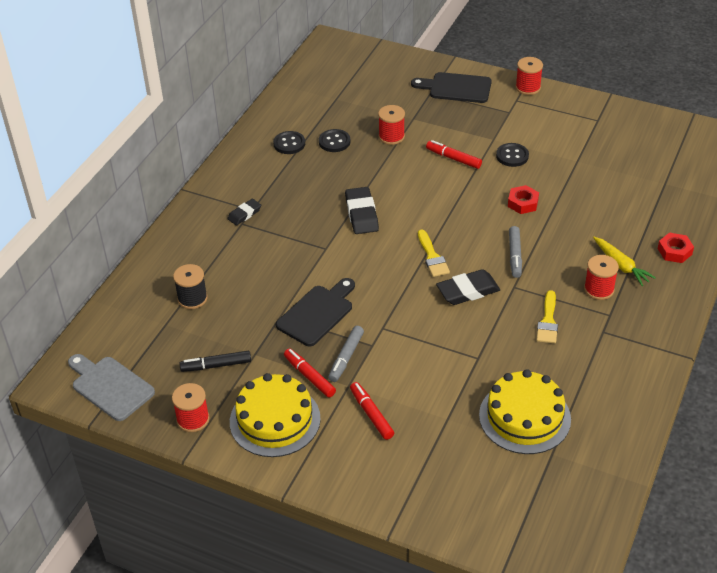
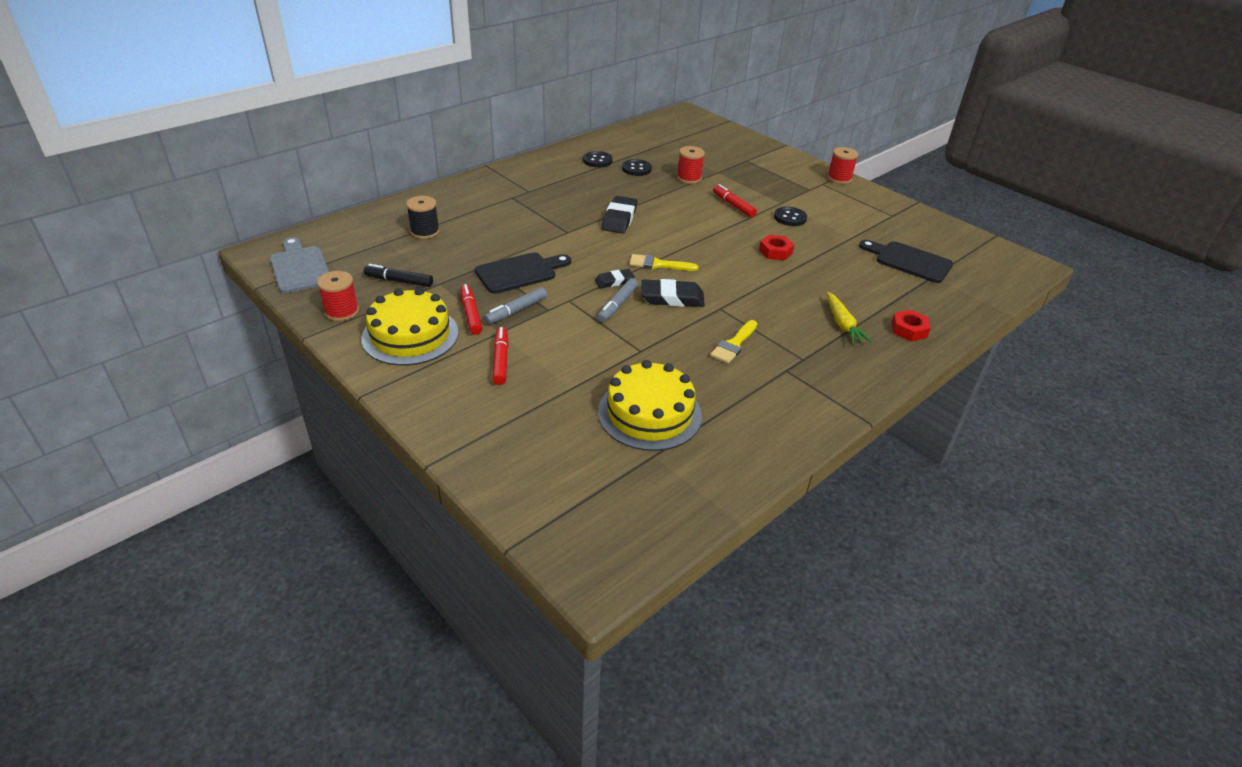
camera: 20 degrees right, 5 degrees down
(244, 214) = (520, 192): black eraser -> black eraser (614, 281)
(432, 257) = (658, 264): yellow brush -> yellow brush turned 90 degrees clockwise
(456, 88) = (772, 163): black cutting board -> black cutting board (909, 261)
(515, 256) = (738, 286): grey marker -> grey marker (617, 305)
(599, 289) = (806, 335): red spool -> none

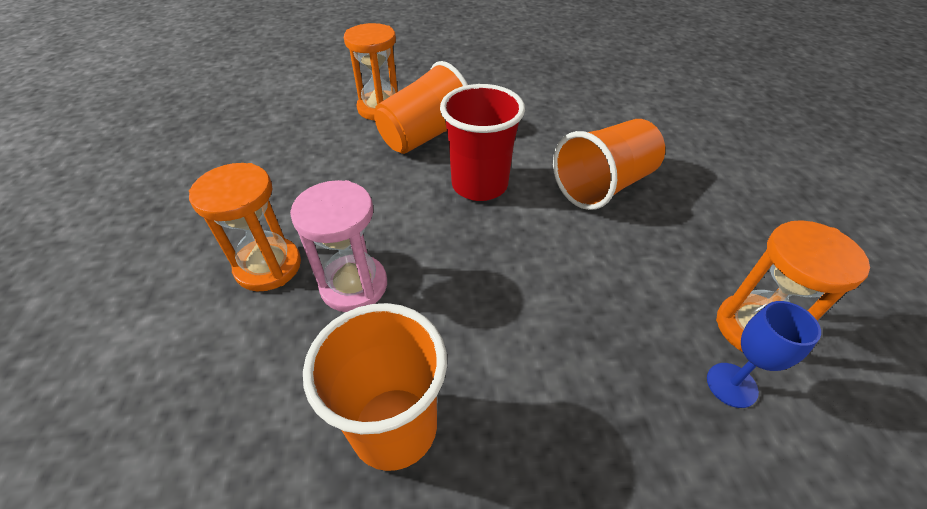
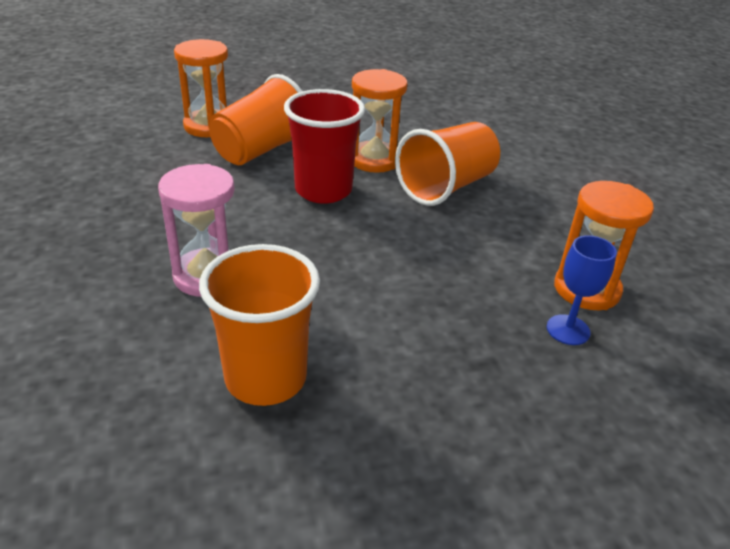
camera: 10 degrees left, 10 degrees down
(268, 266) = (114, 265): orange hourglass -> orange hourglass (374, 160)

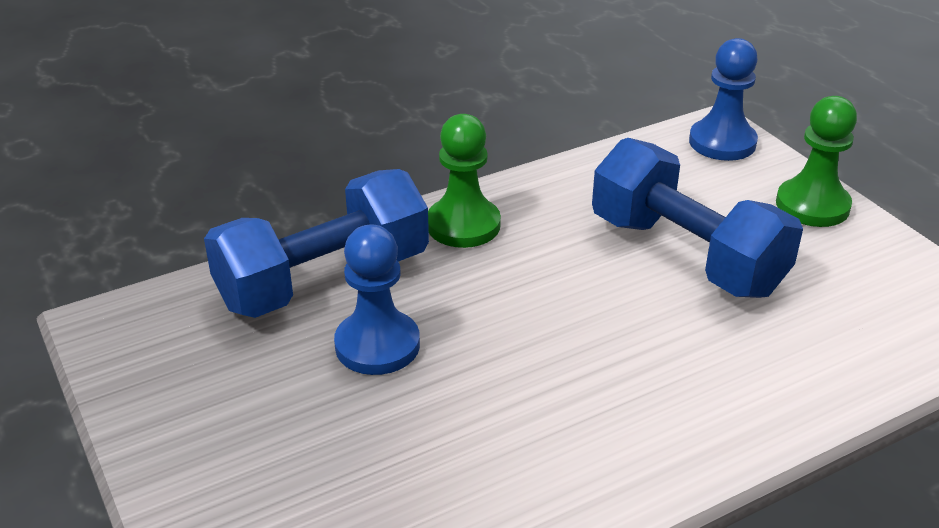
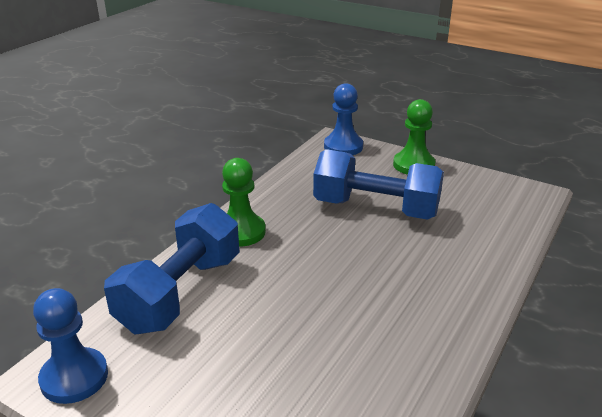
camera: 30 degrees left, 5 degrees down
(377, 345) = (249, 319): blue pawn -> blue pawn (74, 377)

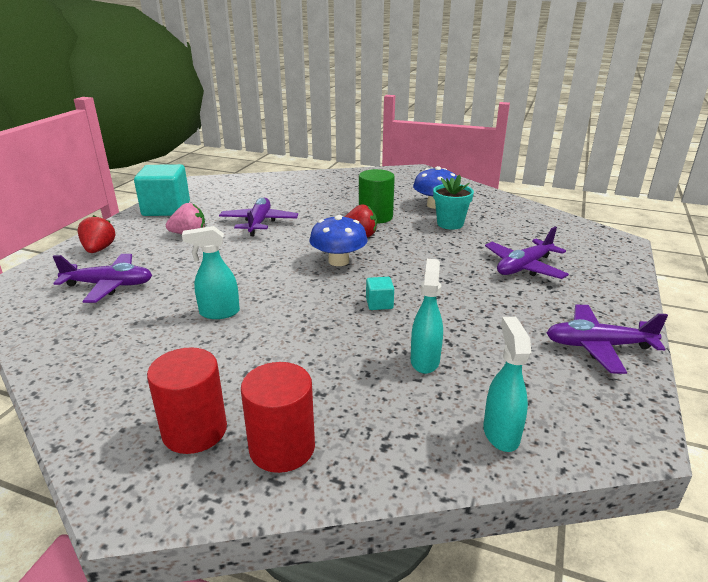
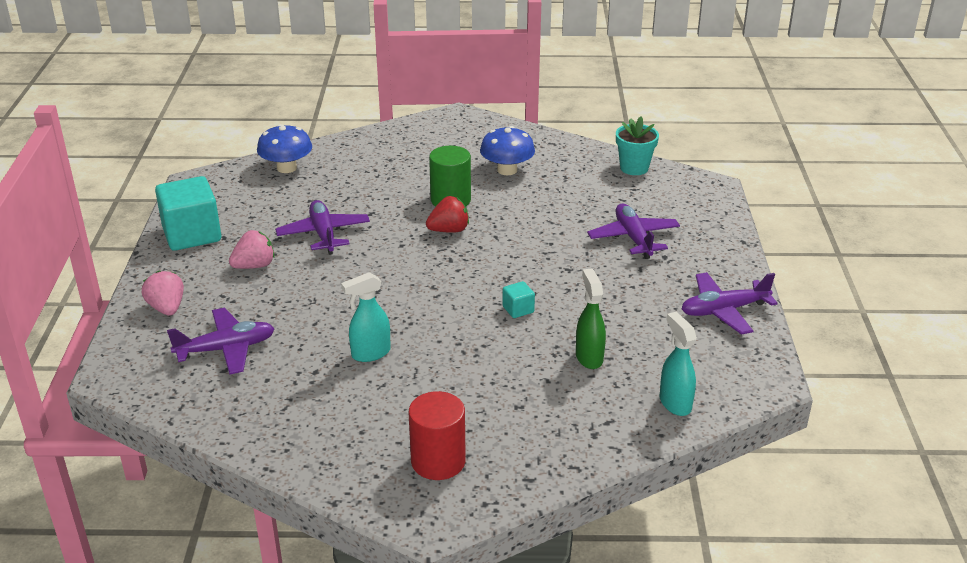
camera: 20 degrees left, 5 degrees up
(99, 249) = (167, 308): red strawberry -> pink strawberry
(282, 448) = (517, 455): red cylinder -> none
(338, 261) = (448, 268): blue mushroom -> blue mushroom (286, 168)
(425, 360) = (589, 357): turquoise spray bottle -> green spray bottle
(450, 224) = (536, 195): turquoise flower pot -> turquoise flower pot (634, 168)
(524, 267) = (633, 238): purple plane -> purple plane turned 135 degrees clockwise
● ● ● ● ● ● ●
**Instructions for the task:** For every line in the listing above that mentions the word "down", make a copy.

**Result:**
camera: 20 degrees right, 5 degrees down
camera: 10 degrees left, 10 degrees down
camera: 30 degrees left, 5 degrees down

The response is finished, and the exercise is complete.